**Exercise aim**:
Find and copy the lines in the records beneath this task that contain the word "brown".

BEGIN Data for the task

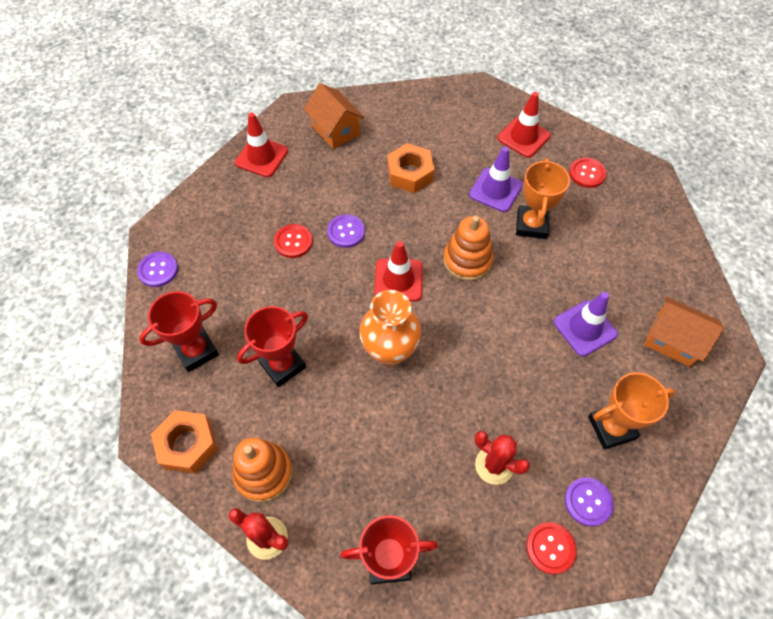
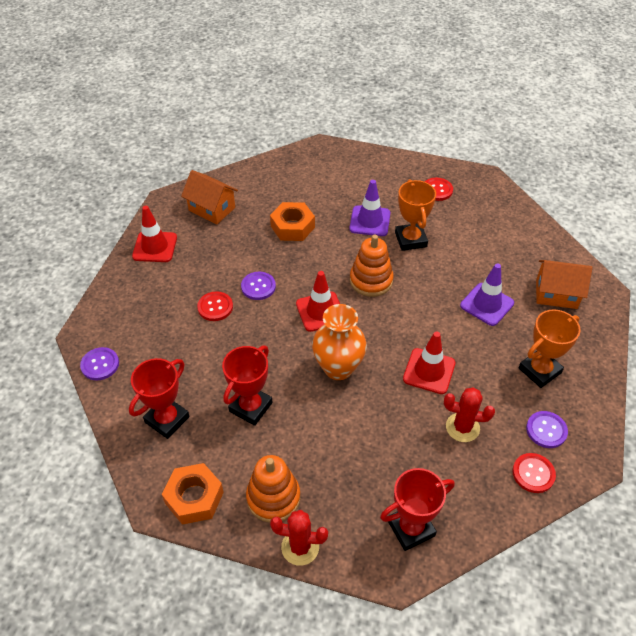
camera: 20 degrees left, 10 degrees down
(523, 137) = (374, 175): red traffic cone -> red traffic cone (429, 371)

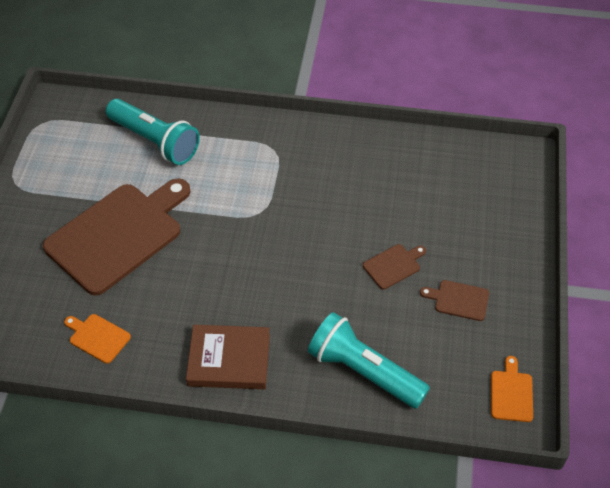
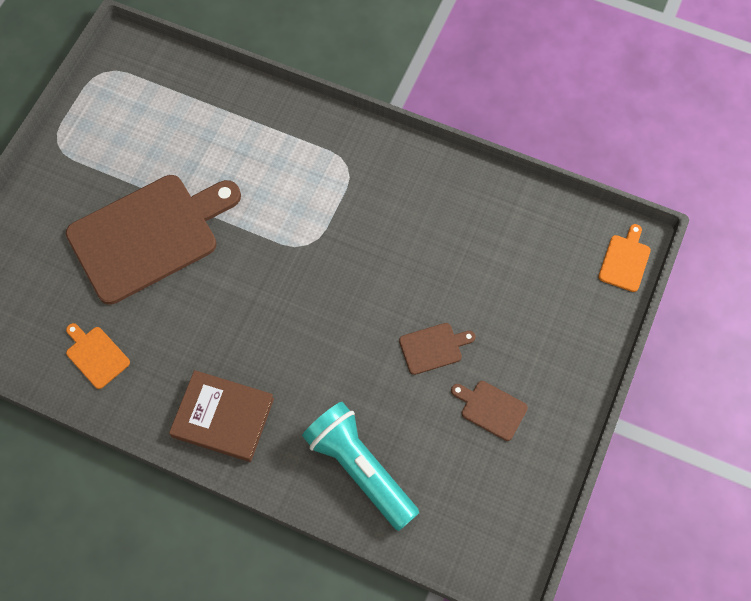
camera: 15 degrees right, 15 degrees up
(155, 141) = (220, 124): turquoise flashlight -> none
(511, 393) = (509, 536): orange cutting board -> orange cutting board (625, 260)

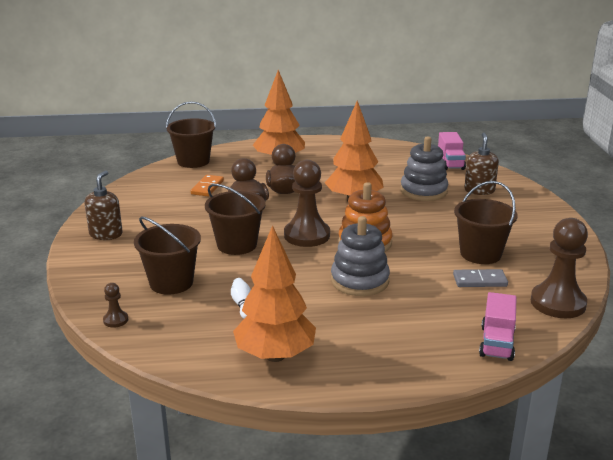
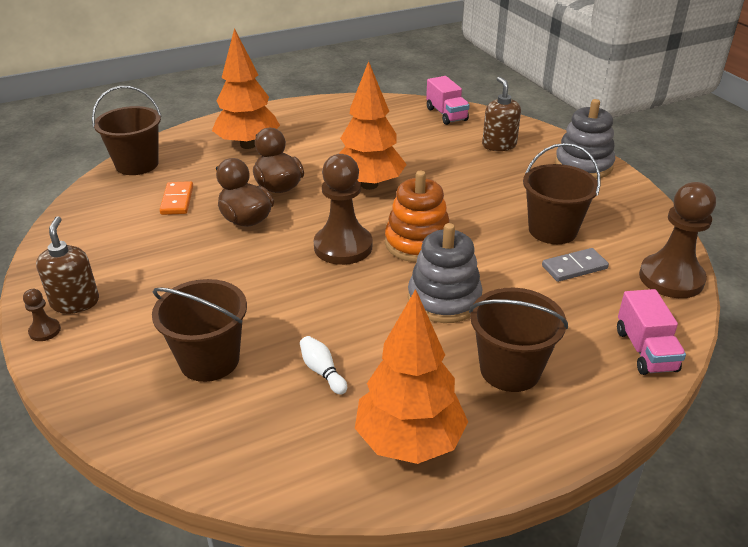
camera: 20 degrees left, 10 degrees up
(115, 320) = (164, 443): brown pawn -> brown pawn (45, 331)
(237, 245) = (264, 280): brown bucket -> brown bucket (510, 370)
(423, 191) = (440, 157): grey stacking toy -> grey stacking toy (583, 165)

END Data for the task

**Answer to the problem**:
(115, 320) = (164, 443): brown pawn -> brown pawn (45, 331)
(237, 245) = (264, 280): brown bucket -> brown bucket (510, 370)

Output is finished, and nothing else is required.